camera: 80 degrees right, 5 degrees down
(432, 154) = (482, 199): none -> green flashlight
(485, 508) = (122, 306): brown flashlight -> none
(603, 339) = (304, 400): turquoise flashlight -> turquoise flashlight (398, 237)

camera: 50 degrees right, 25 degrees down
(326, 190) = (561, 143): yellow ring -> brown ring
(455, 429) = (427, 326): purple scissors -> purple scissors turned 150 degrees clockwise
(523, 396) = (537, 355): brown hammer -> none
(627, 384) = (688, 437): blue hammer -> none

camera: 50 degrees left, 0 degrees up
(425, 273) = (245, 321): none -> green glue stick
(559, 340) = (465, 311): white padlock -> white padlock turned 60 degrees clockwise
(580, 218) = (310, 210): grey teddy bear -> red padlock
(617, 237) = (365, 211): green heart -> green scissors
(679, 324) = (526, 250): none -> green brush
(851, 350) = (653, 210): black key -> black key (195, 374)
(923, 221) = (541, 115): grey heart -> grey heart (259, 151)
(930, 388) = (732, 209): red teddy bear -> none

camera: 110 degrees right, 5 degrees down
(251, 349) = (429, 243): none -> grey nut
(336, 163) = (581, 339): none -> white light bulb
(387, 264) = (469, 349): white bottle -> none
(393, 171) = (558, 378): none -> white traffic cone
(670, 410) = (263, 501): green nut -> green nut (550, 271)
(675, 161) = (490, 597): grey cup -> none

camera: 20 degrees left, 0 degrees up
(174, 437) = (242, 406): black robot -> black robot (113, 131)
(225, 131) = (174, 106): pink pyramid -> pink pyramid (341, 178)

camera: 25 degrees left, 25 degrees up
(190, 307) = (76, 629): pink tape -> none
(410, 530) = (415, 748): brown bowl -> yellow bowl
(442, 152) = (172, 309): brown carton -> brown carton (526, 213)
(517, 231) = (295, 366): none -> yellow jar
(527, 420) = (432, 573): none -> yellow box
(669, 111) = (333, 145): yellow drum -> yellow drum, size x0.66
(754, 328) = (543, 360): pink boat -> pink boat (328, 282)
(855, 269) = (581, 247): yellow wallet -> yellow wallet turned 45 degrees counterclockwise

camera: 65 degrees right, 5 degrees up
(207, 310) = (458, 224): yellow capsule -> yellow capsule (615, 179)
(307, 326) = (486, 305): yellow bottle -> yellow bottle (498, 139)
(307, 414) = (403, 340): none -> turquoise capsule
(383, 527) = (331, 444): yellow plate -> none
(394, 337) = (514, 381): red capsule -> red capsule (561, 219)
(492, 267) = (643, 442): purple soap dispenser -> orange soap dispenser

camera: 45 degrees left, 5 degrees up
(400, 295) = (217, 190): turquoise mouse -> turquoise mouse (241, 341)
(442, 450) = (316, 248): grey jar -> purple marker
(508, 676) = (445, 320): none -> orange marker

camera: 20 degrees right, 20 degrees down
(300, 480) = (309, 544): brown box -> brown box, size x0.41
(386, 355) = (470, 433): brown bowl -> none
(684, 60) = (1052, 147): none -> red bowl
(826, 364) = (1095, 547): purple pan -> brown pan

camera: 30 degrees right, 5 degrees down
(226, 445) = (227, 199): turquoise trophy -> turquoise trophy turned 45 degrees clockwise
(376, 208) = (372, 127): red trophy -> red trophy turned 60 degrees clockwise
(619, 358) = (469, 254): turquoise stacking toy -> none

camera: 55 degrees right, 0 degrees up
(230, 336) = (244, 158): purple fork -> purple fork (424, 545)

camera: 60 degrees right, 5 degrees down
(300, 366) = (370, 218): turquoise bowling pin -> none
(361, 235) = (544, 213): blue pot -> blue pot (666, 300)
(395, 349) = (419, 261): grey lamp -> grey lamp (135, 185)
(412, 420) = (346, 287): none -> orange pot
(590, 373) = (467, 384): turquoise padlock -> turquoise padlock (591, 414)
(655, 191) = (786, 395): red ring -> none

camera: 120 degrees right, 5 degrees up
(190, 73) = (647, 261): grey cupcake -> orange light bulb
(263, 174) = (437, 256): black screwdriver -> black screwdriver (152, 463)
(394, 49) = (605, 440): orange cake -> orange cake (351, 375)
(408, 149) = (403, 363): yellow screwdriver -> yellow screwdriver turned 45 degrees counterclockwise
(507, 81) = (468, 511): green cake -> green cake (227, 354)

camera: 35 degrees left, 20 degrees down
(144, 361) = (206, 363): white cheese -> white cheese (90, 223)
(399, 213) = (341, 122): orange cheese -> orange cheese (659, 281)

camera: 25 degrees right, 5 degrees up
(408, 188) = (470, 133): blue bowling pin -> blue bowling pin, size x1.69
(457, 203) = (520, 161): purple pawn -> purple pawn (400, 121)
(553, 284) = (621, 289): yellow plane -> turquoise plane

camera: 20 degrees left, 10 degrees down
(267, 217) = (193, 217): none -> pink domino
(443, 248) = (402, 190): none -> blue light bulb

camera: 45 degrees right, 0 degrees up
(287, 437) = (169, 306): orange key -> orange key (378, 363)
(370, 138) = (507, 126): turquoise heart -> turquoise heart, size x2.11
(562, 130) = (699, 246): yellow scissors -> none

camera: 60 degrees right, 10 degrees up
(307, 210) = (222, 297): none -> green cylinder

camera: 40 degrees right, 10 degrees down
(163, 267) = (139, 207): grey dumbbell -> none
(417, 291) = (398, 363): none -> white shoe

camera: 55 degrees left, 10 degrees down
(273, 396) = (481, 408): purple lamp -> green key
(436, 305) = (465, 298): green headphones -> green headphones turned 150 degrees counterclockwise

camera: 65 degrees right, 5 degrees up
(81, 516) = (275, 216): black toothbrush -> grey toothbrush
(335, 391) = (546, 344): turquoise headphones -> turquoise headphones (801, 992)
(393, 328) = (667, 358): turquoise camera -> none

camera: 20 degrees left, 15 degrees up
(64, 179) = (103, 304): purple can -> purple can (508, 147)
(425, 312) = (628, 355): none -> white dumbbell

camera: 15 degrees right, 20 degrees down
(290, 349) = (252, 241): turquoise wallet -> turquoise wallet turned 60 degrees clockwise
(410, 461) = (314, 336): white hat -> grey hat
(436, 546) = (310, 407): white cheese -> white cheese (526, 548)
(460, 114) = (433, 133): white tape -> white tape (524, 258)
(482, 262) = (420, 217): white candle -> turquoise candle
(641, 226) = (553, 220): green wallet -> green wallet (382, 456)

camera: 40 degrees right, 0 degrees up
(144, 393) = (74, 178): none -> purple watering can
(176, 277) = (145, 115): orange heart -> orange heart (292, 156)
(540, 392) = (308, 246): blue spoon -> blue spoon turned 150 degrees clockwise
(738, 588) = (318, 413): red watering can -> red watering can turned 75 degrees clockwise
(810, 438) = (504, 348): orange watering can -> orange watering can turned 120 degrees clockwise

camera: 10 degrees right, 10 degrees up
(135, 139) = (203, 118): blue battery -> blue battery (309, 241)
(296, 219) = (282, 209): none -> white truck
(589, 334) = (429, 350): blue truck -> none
=======
Task brief:
All that is wanted is the stretch of lines above from the one containing "(669, 111) = (333, 145): yellow" through the one containing "(826, 364) = (1095, 547): purple", duplicated exactly.

Written solution:
(669, 111) = (333, 145): yellow drum -> yellow drum, size x0.66
(754, 328) = (543, 360): pink boat -> pink boat (328, 282)
(855, 269) = (581, 247): yellow wallet -> yellow wallet turned 45 degrees counterclockwise

camera: 65 degrees right, 5 degrees up
(207, 310) = (458, 224): yellow capsule -> yellow capsule (615, 179)
(307, 326) = (486, 305): yellow bottle -> yellow bottle (498, 139)
(307, 414) = (403, 340): none -> turquoise capsule
(383, 527) = (331, 444): yellow plate -> none
(394, 337) = (514, 381): red capsule -> red capsule (561, 219)
(492, 267) = (643, 442): purple soap dispenser -> orange soap dispenser

camera: 45 degrees left, 5 degrees up
(400, 295) = (217, 190): turquoise mouse -> turquoise mouse (241, 341)
(442, 450) = (316, 248): grey jar -> purple marker
(508, 676) = (445, 320): none -> orange marker

camera: 20 degrees right, 20 degrees down
(300, 480) = (309, 544): brown box -> brown box, size x0.41
(386, 355) = (470, 433): brown bowl -> none
(684, 60) = (1052, 147): none -> red bowl
(826, 364) = (1095, 547): purple pan -> brown pan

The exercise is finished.